Task brief: Search the entries for the word "moved" and pull out each line that has it.

Dataset excerpts:
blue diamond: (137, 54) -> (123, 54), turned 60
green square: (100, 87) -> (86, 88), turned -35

* * *

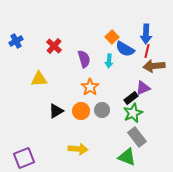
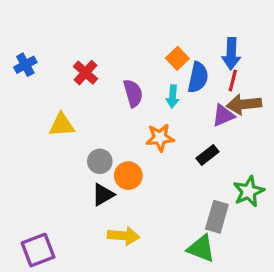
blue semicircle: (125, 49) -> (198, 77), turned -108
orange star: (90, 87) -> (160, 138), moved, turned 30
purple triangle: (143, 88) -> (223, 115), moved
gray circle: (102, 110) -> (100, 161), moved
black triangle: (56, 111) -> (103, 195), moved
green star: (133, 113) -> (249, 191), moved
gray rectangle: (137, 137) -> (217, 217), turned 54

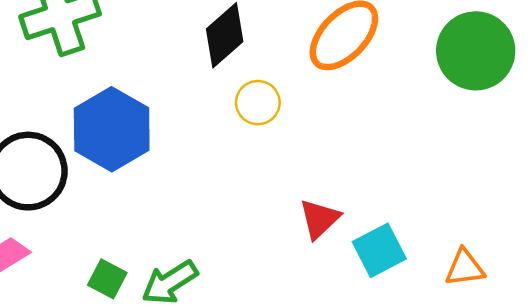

Worked solution:
orange star: (90, 87) -> (160, 138), moved, turned 30
purple triangle: (143, 88) -> (223, 115), moved
gray circle: (102, 110) -> (100, 161), moved
black triangle: (56, 111) -> (103, 195), moved
green star: (133, 113) -> (249, 191), moved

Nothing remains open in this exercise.